Your instructions: Word for word, repeat the records, leaving every picture behind.

☆ ☆ ☆

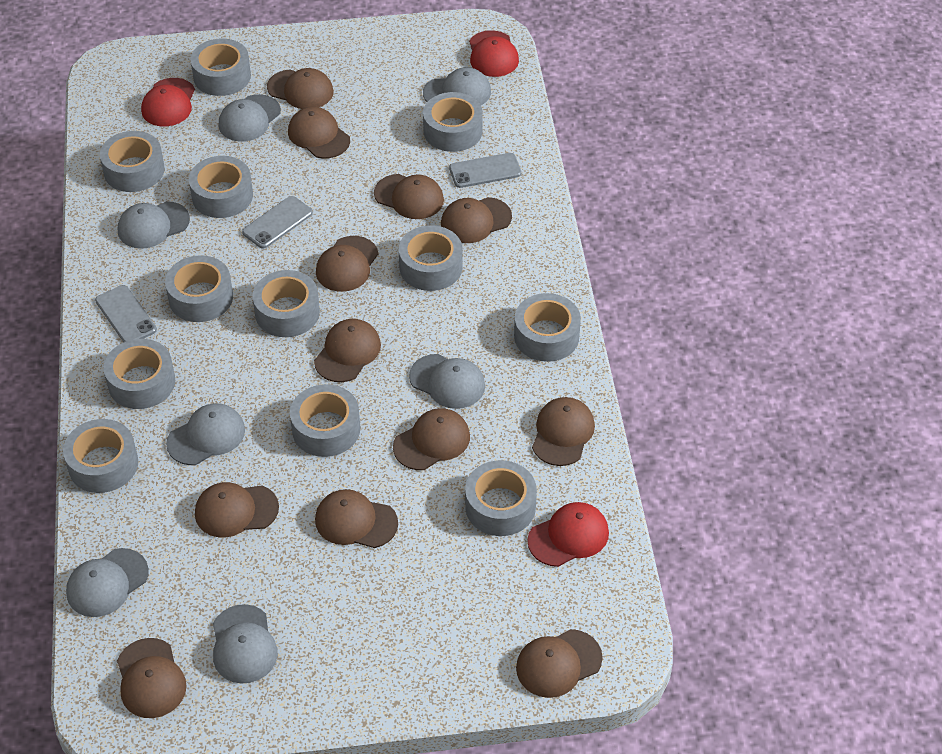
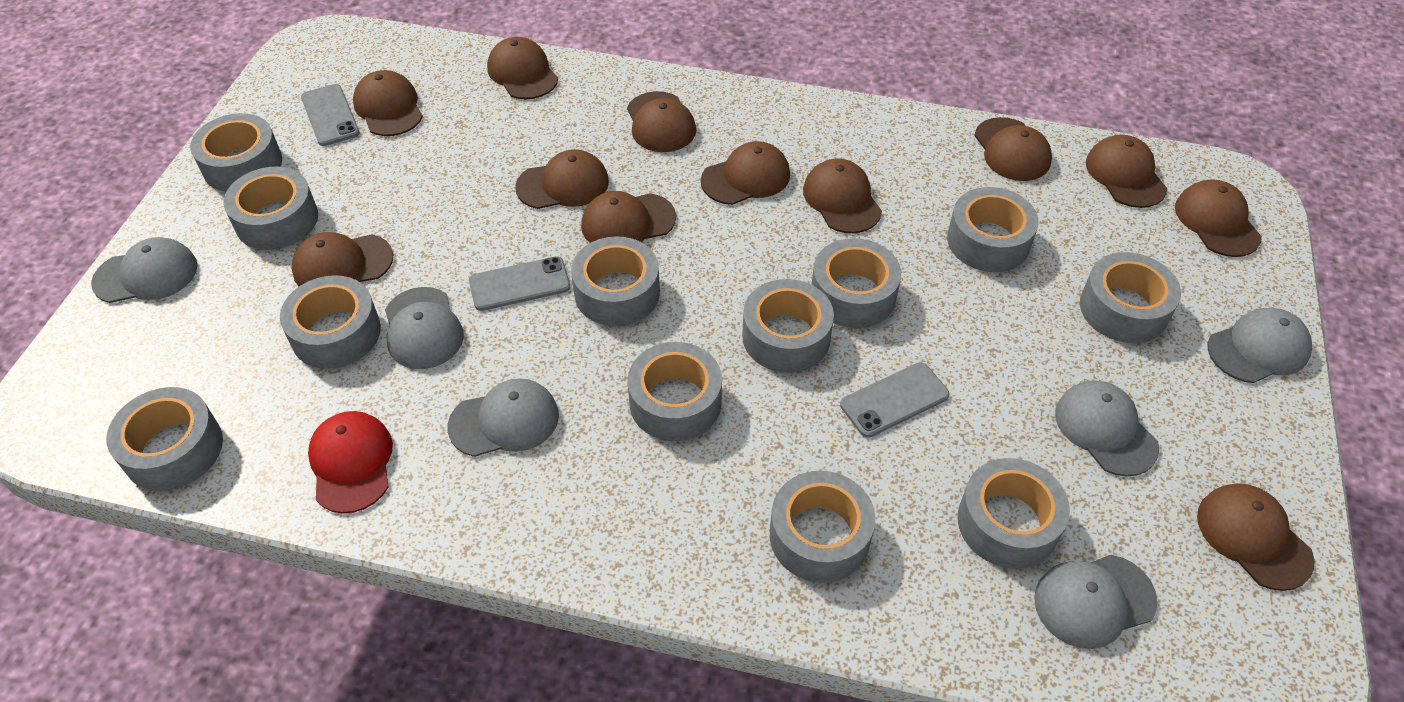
grey cap: 7 -> 6
red cap: 3 -> 1

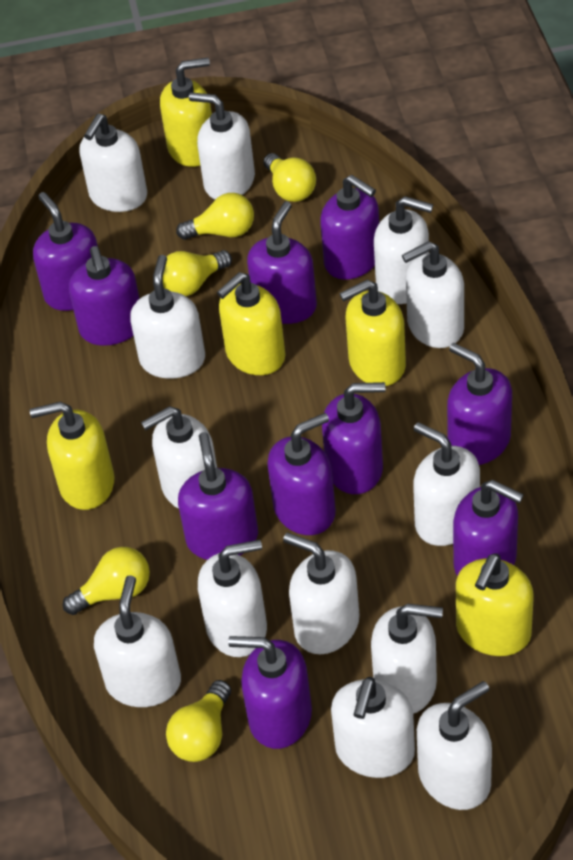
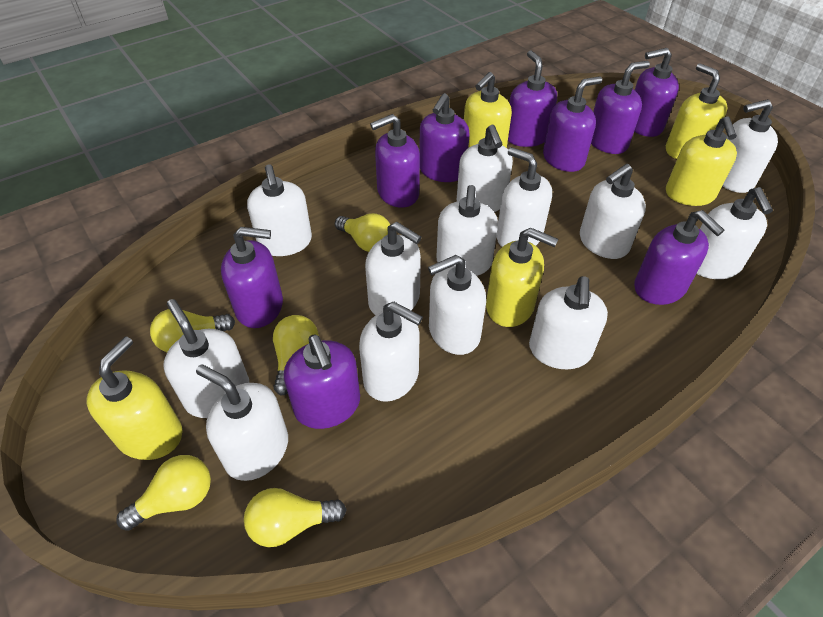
purple soap dispenser: 10 -> 9

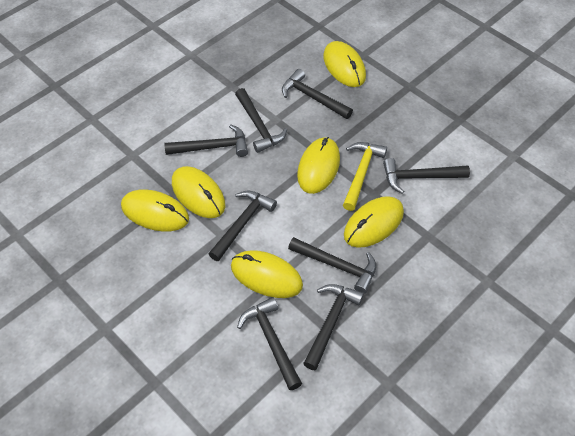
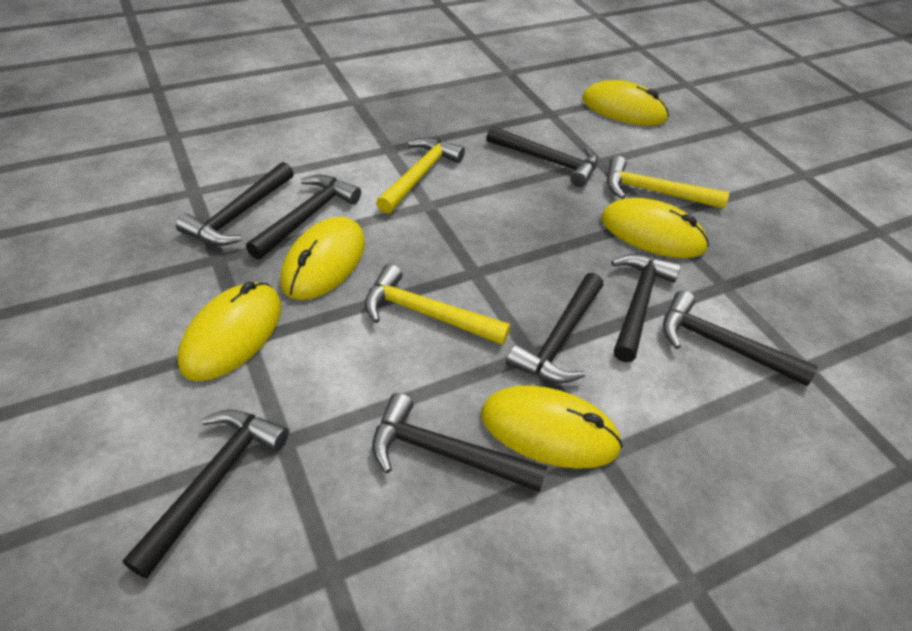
yellow hammer: 1 -> 3
yellow mouse: 6 -> 5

☆ ☆ ☆

Solution to the problem:
grey cap: 7 -> 6
red cap: 3 -> 1

purple soap dispenser: 10 -> 9

yellow hammer: 1 -> 3
yellow mouse: 6 -> 5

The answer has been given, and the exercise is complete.